From the records below, copy out exactly the lines from the one containing "red strawberry [30,308,62,337]" to the one containing "orange cake [395,147,478,228] -> none", both included. Add nothing else.

### DATA LISTING
....................
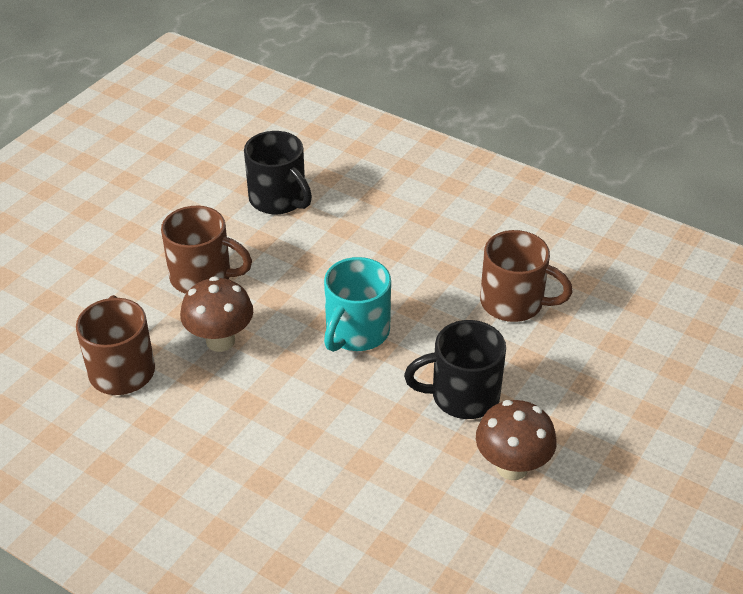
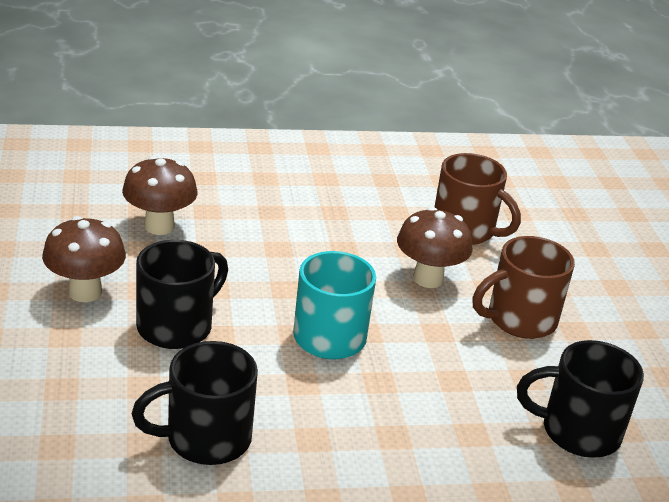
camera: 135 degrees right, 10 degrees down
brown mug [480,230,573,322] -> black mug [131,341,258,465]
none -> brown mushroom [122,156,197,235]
....................
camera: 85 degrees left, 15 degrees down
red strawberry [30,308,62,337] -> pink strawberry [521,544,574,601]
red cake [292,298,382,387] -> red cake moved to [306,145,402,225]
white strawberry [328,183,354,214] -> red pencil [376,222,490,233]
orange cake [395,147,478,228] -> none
....................
### SOLUTION TO THIS EXERCISE
red strawberry [30,308,62,337] -> pink strawberry [521,544,574,601]
red cake [292,298,382,387] -> red cake moved to [306,145,402,225]
white strawberry [328,183,354,214] -> red pencil [376,222,490,233]
orange cake [395,147,478,228] -> none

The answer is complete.